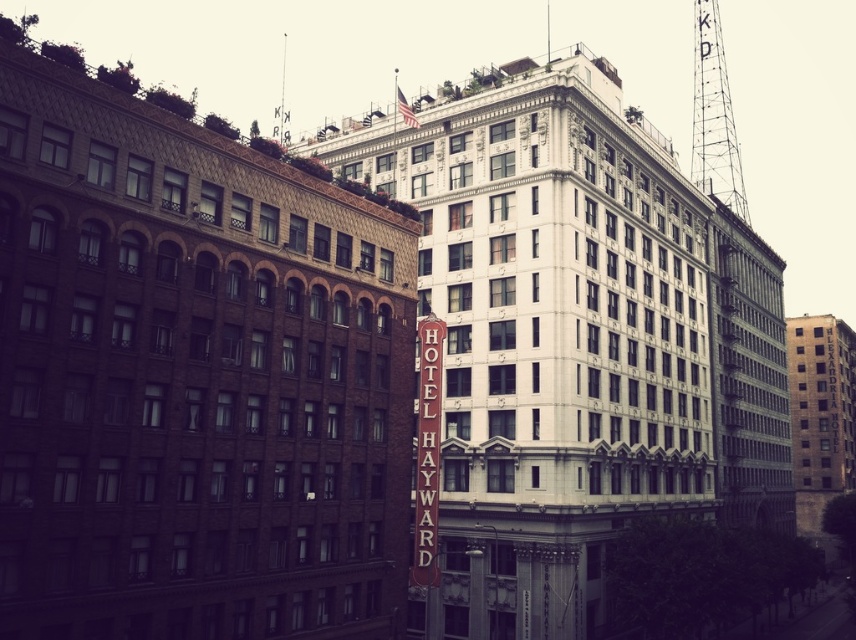
Question: Observing the image, what is the correct spatial positioning of metallic tower at upper right in reference to brown wooden sign at center?

Choices:
 (A) left
 (B) right

Answer: (B)

Question: Can you confirm if brown stone building at right is wider than brown wooden sign at center?

Choices:
 (A) no
 (B) yes

Answer: (B)

Question: Is metallic tower at upper right below brown wooden sign at center?

Choices:
 (A) no
 (B) yes

Answer: (A)

Question: Which object is farther from the camera taking this photo?

Choices:
 (A) brown stone building at right
 (B) brown wooden sign at center
 (C) metallic tower at upper right

Answer: (A)

Question: Among these points, which one is nearest to the camera?

Choices:
 (A) (729, 93)
 (B) (429, 536)
 (C) (794, 456)

Answer: (B)

Question: Estimate the real-world distances between objects in this image. Which object is closer to the brown stone building at right?

Choices:
 (A) metallic tower at upper right
 (B) brown wooden sign at center

Answer: (A)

## EXERCISE GOAL
Gather every line from the entries above that contains the word "building".

## FULL ANSWER
Question: Can you confirm if brown stone building at right is wider than brown wooden sign at center?
 (A) brown stone building at right
Question: Estimate the real-world distances between objects in this image. Which object is closer to the brown stone building at right?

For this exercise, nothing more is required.